Directions - Your answer should repeat exactly the lines from the one holding "Someone put down the robot/biały" through the end of the data, and it should contain no pictures.

▽

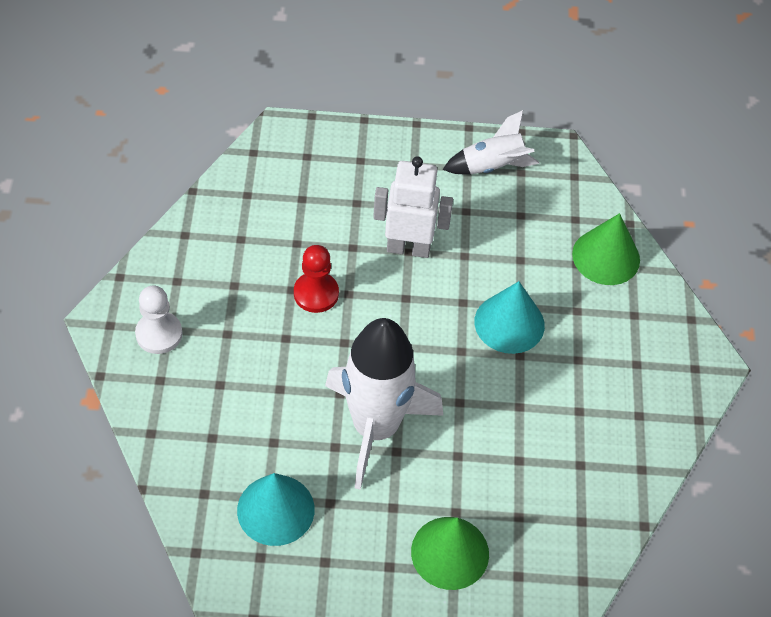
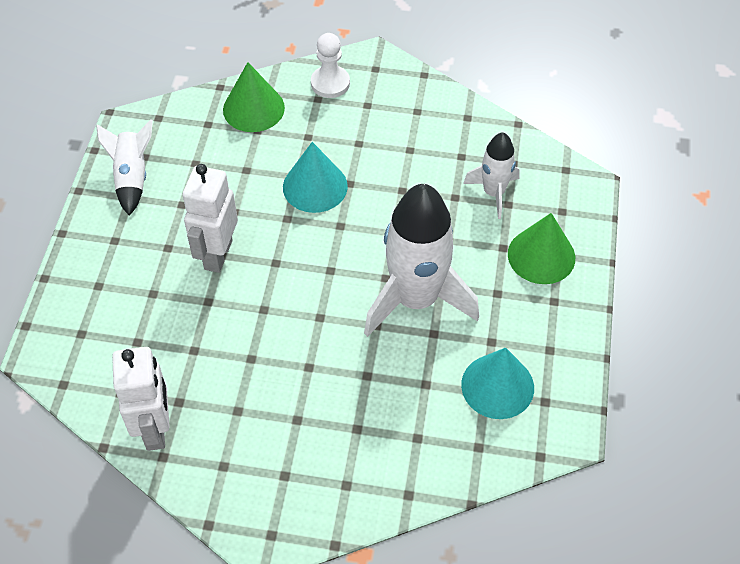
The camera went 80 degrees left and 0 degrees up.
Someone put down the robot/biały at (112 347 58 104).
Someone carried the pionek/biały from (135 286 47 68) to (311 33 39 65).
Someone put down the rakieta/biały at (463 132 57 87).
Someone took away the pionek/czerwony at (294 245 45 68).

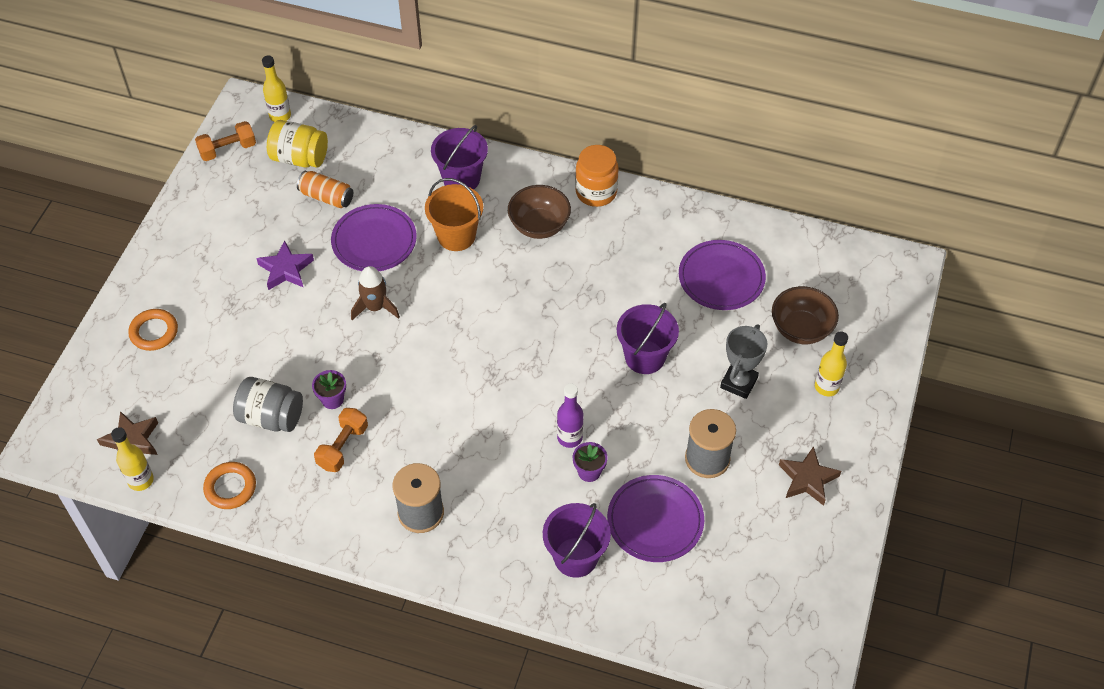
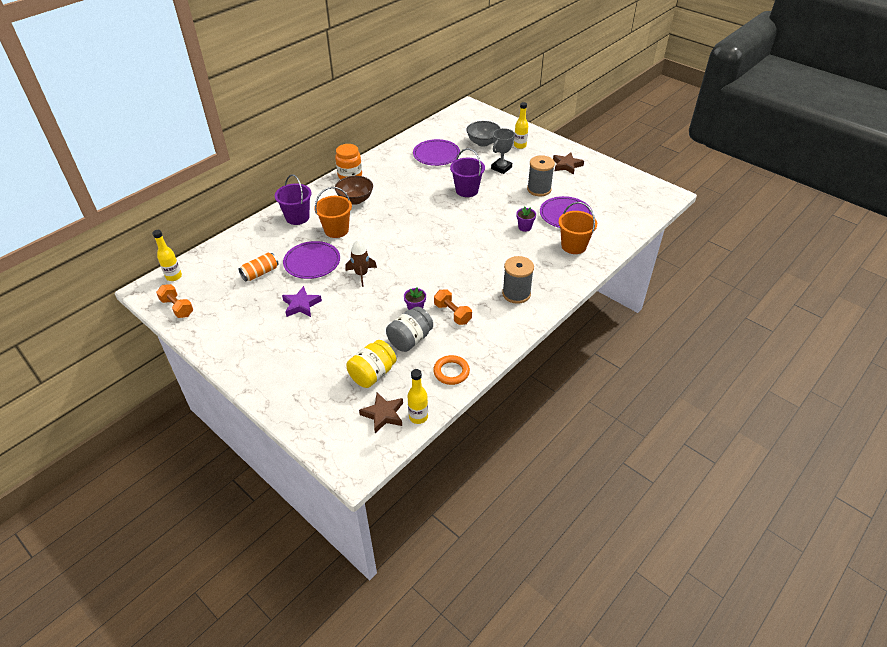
The camera went 65 degrees left and 10 degrees down.
Someone rotated the hantel/pomarańczowy at (195 121 61 40) by 45 degrees counterclockwise.
Someone carried the słoik/żółty from (267 120 61 48) to (346 340 50 48).
Someone repainted the miska/brązowy at (772 286 67 58), which became the miska/szary at (466 121 35 26).
Someone rotated the puchar/szary at (720 325 47 74) by 75 degrees clockwise.
Someone repainted the wiadro/fioletowy at (543 503 68 75), which became the wiadro/pomarańczowy at (558 202 39 52).
Someone took away the pierścień/pomarańczowy at (128 309 50 42).
Someone took away the butelka/fioletowy at (557 384 27 64).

△

Output for this exercise -
Someone put down the robot/biały at (112 347 58 104).
Someone carried the pionek/biały from (135 286 47 68) to (311 33 39 65).
Someone put down the rakieta/biały at (463 132 57 87).
Someone took away the pionek/czerwony at (294 245 45 68).

The camera went 65 degrees left and 10 degrees down.
Someone rotated the hantel/pomarańczowy at (195 121 61 40) by 45 degrees counterclockwise.
Someone carried the słoik/żółty from (267 120 61 48) to (346 340 50 48).
Someone repainted the miska/brązowy at (772 286 67 58), which became the miska/szary at (466 121 35 26).
Someone rotated the puchar/szary at (720 325 47 74) by 75 degrees clockwise.
Someone repainted the wiadro/fioletowy at (543 503 68 75), which became the wiadro/pomarańczowy at (558 202 39 52).
Someone took away the pierścień/pomarańczowy at (128 309 50 42).
Someone took away the butelka/fioletowy at (557 384 27 64).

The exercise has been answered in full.